* RECORDS FOR THE EXERCISE:
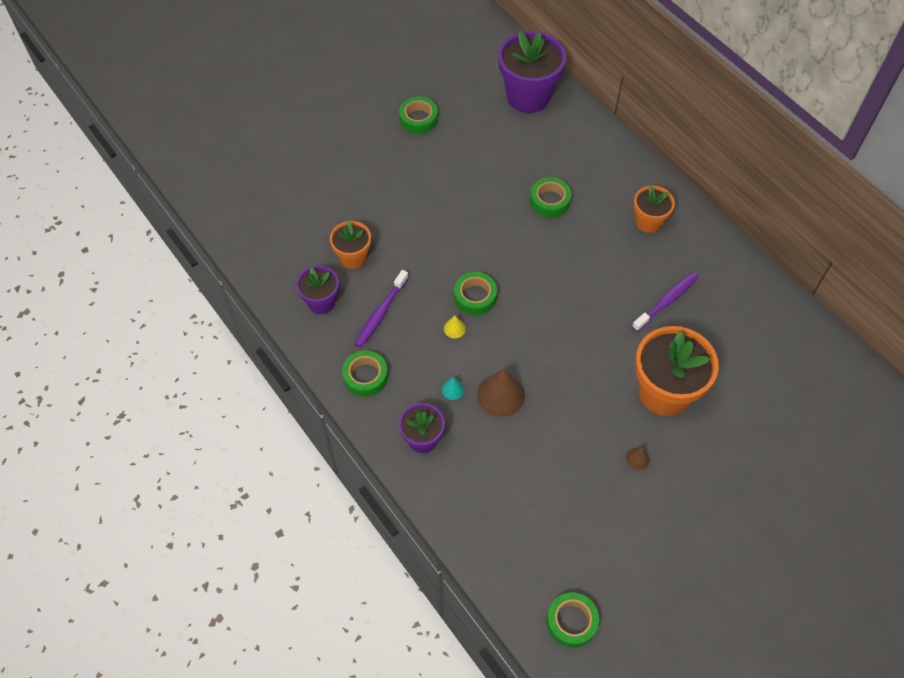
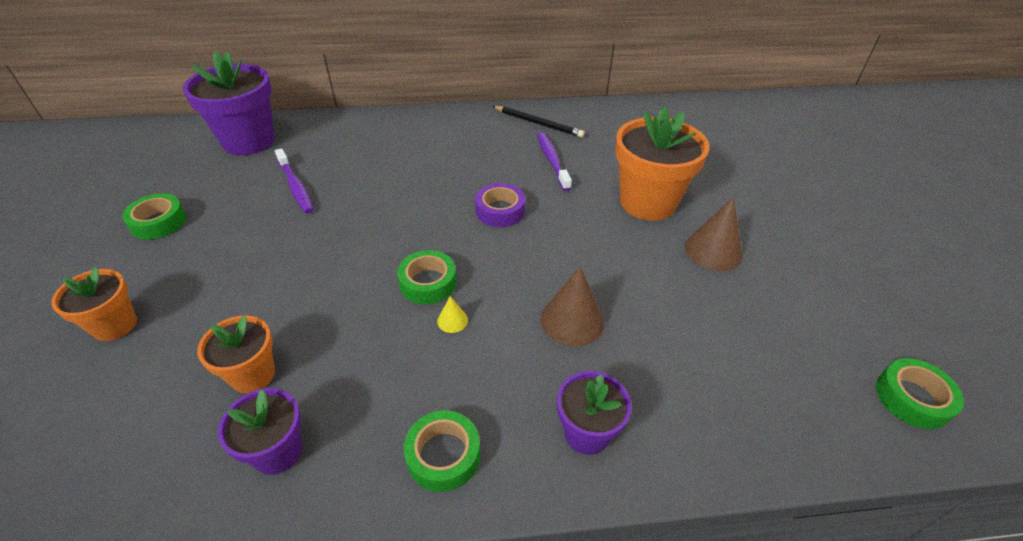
camera: 60 degrees left, 15 degrees down
(381, 313) = (364, 385): purple toothbrush -> purple toothbrush (296, 186)
(453, 389) = (534, 363): turquoise cone -> none
(550, 201) = (375, 179): green tape -> none
(576, 298) = (500, 211): none -> purple tape
(637, 458) = (713, 251): brown cone -> brown cone, size x2.08
(648, 222) = (463, 136): orange flower pot -> orange flower pot (115, 325)
(713, 265) = (538, 123): none -> black pencil

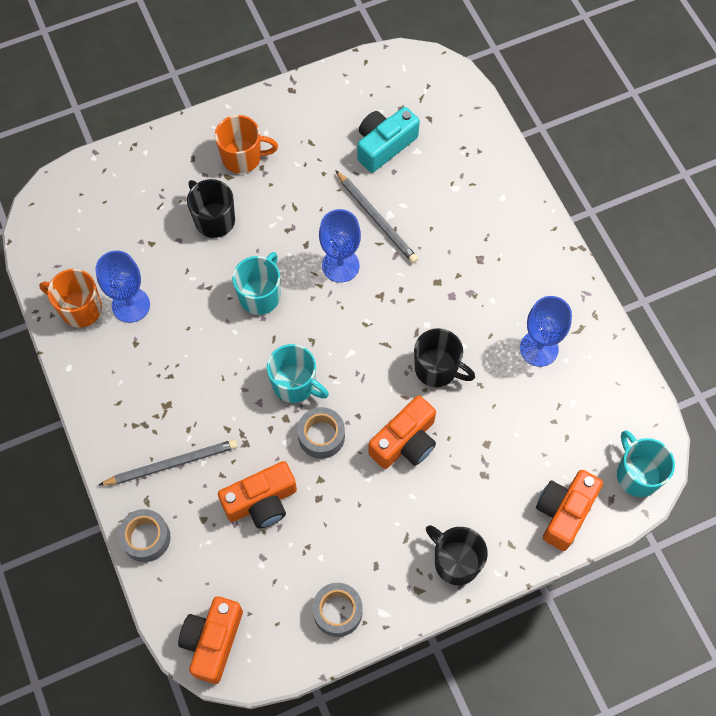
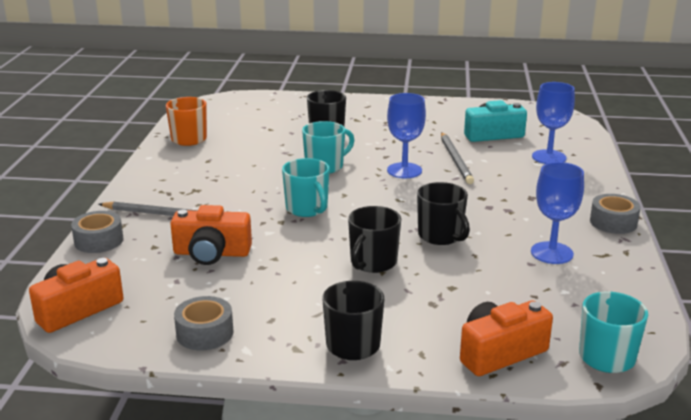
camera: 30 degrees right, 40 degrees down
(131, 305) = (225, 146): blue goblet -> blue goblet (549, 157)
(243, 157) = (375, 115): orange mug -> none
(321, 436) = (301, 238): grey tape -> grey tape (613, 222)
(405, 442) = (373, 262): orange camera -> black mug

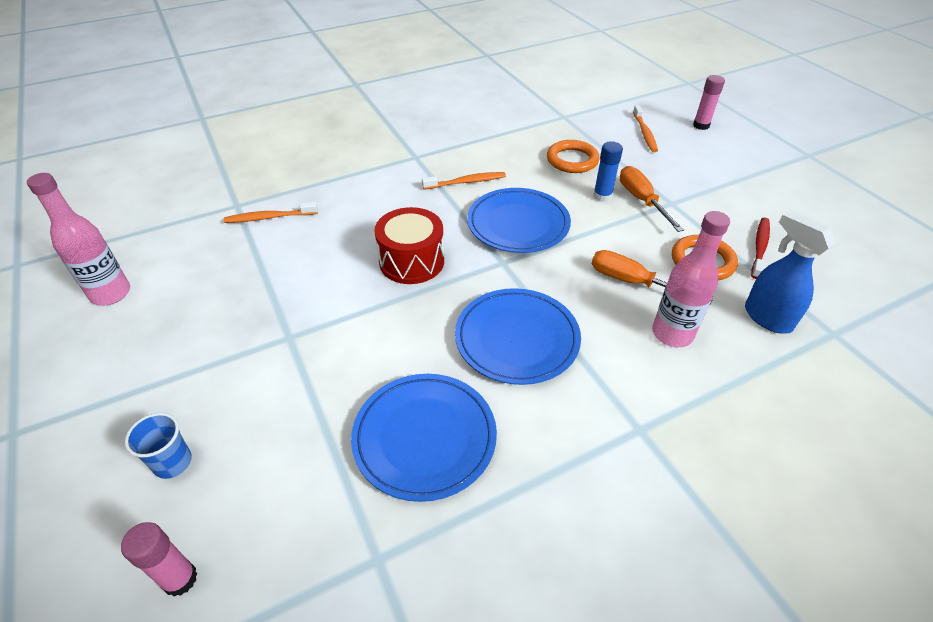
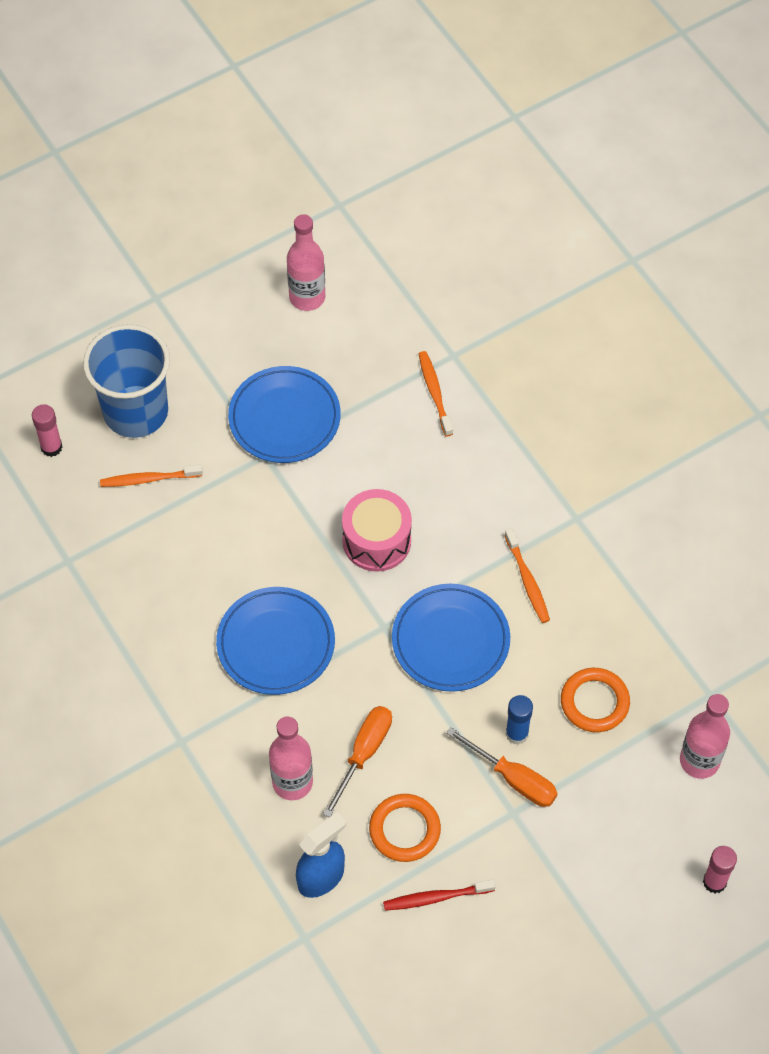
camera: 85 degrees right, 15 degrees up
(173, 462) = (136, 411): blue cup -> blue cup, size x2.32
(411, 261) = (376, 540): red drum -> pink drum
(424, 438) = (165, 578): blue plate -> blue plate (284, 418)
(613, 124) = (699, 761): none -> pink bottle
(642, 200) = (513, 778): orange screwdriver -> orange screwdriver turned 60 degrees clockwise
(644, 133) = (680, 800): orange toothbrush -> orange toothbrush (149, 479)
(760, 247) = (436, 897): red toothbrush -> red toothbrush turned 150 degrees clockwise

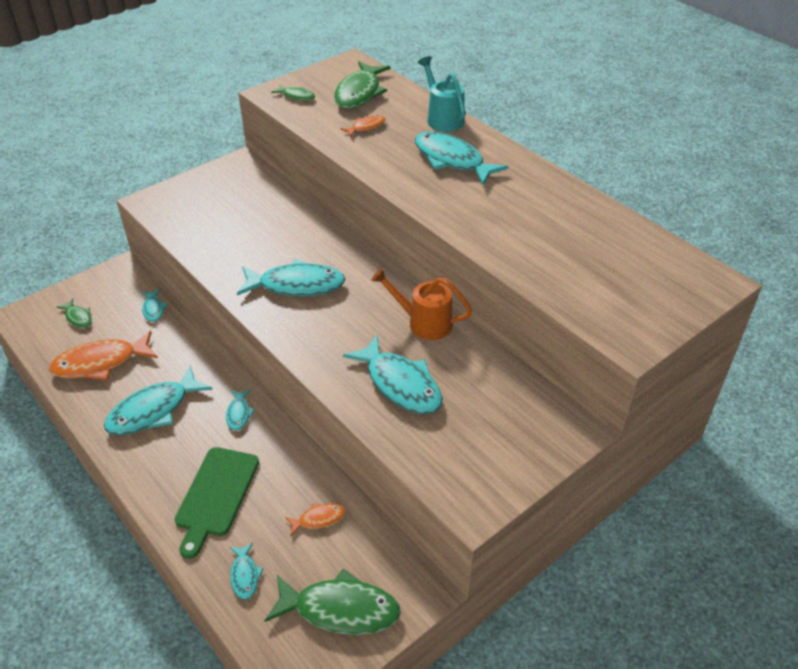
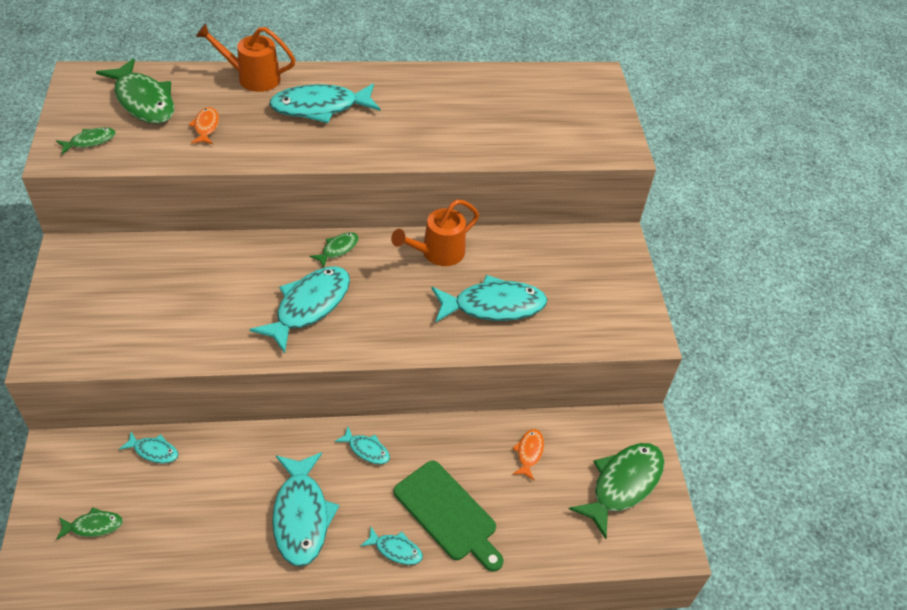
camera: 60 degrees left, 5 degrees up
(100, 363) = (189, 534): orange fish -> none
(245, 575) = (548, 533): turquoise fish -> turquoise fish (395, 550)
(368, 269) = (338, 249): none -> green fish
(442, 118) = (252, 77): turquoise watering can -> orange watering can

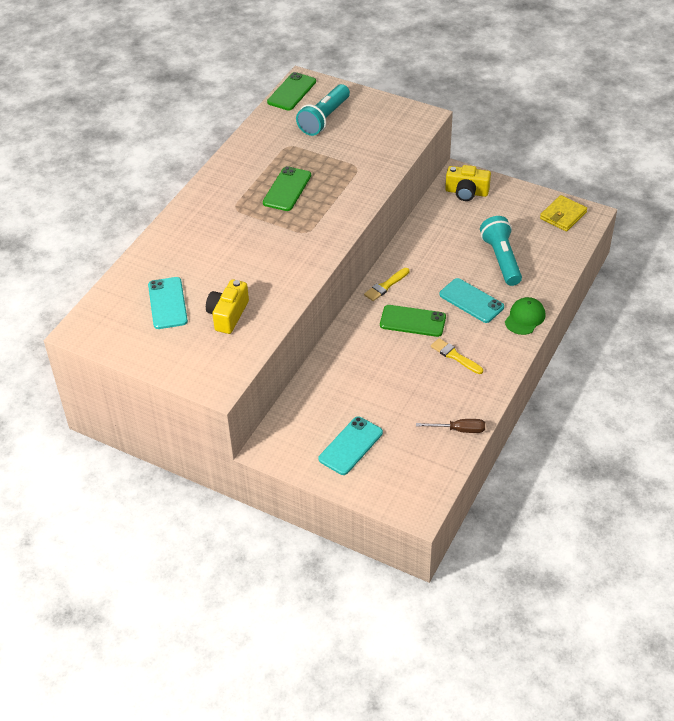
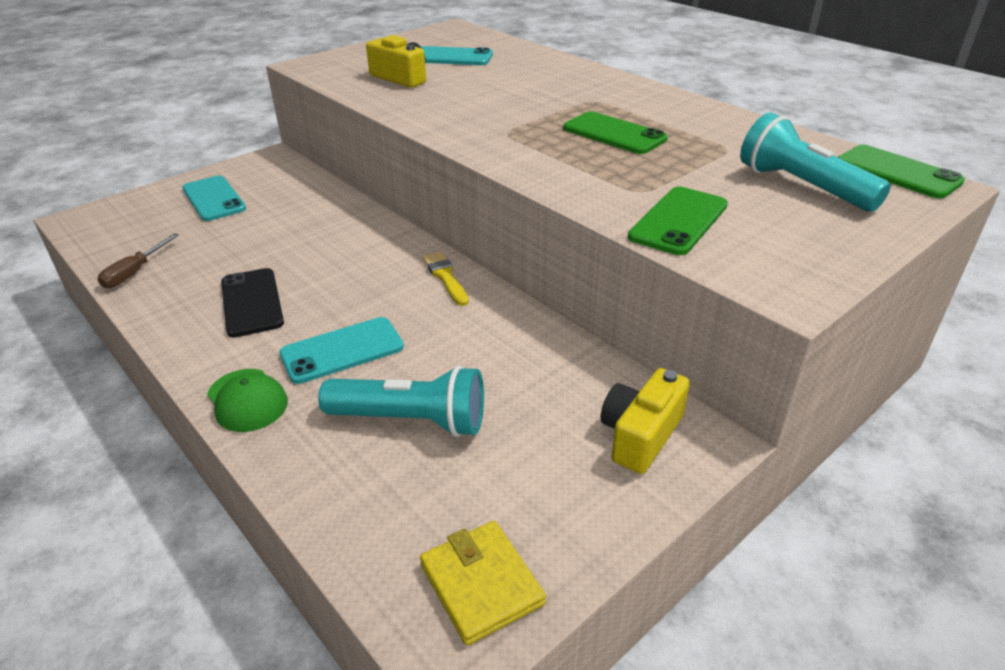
camera: 110 degrees right, 10 degrees down
(412, 321) = (354, 283): green phone -> green phone (678, 221)
(455, 356) = (252, 302): yellow brush -> black phone

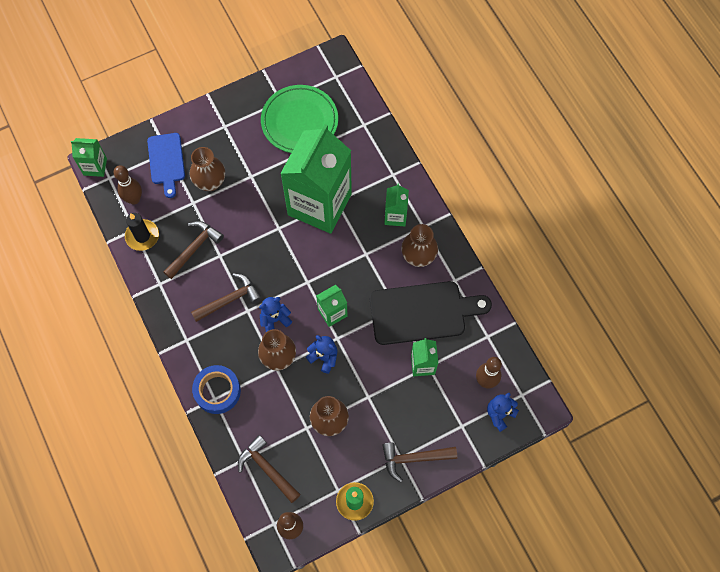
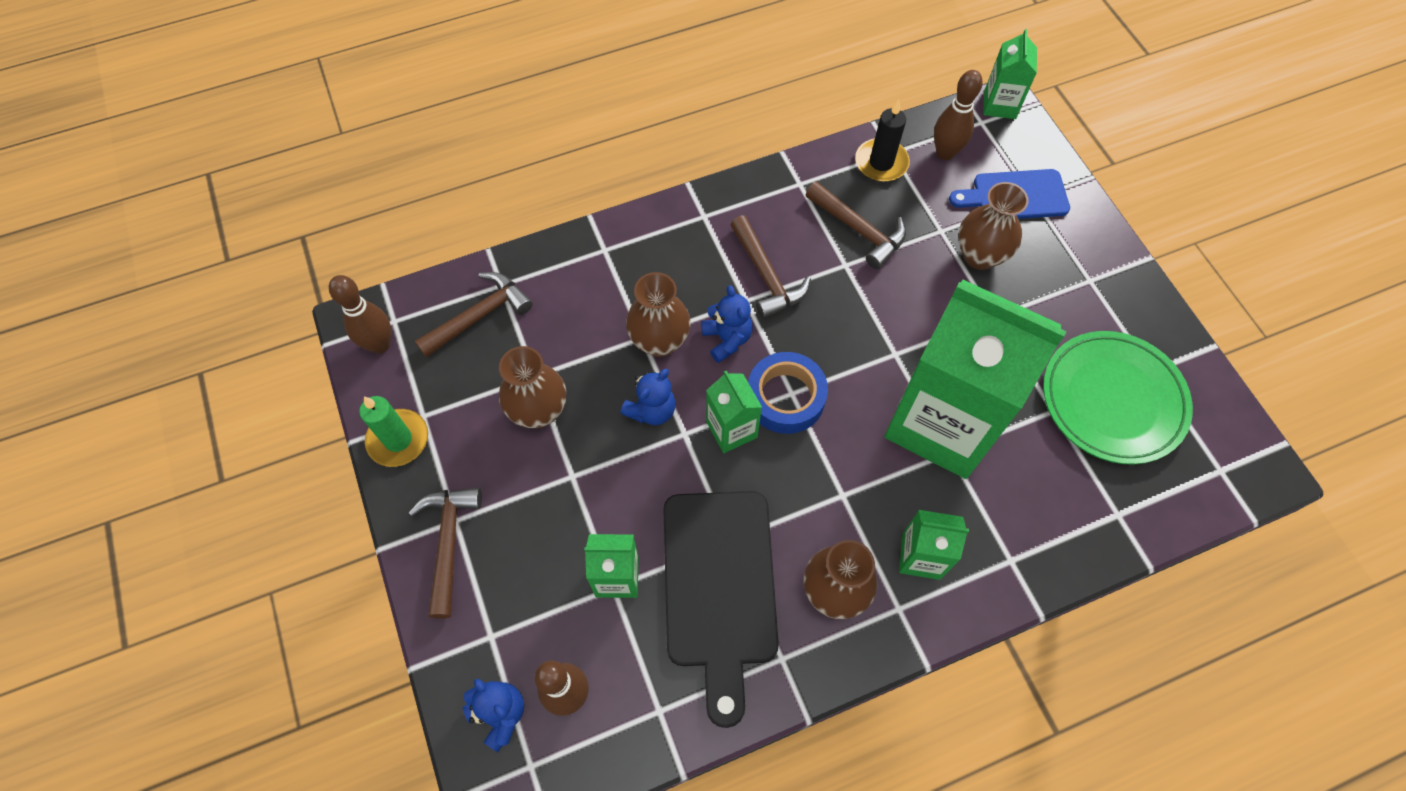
camera: 95 degrees right, 5 degrees down
(217, 391) = (615, 254): blue tape -> blue tape (785, 397)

* TASK ITEM: Return only the lines from the start of the data through the line that contains "camera: 30 degrees right, 40 degrees down", please, copying them exactly and omitting all pictures.

* TASK RESPONSE:
camera: 60 degrees left, 15 degrees down
(381, 313) = (364, 385): purple toothbrush -> purple toothbrush (296, 186)
(453, 389) = (534, 363): turquoise cone -> none
(550, 201) = (375, 179): green tape -> none
(576, 298) = (500, 211): none -> purple tape
(637, 458) = (713, 251): brown cone -> brown cone, size x2.08
(648, 222) = (463, 136): orange flower pot -> orange flower pot (115, 325)
(713, 265) = (538, 123): none -> black pencil

camera: 30 degrees right, 40 degrees down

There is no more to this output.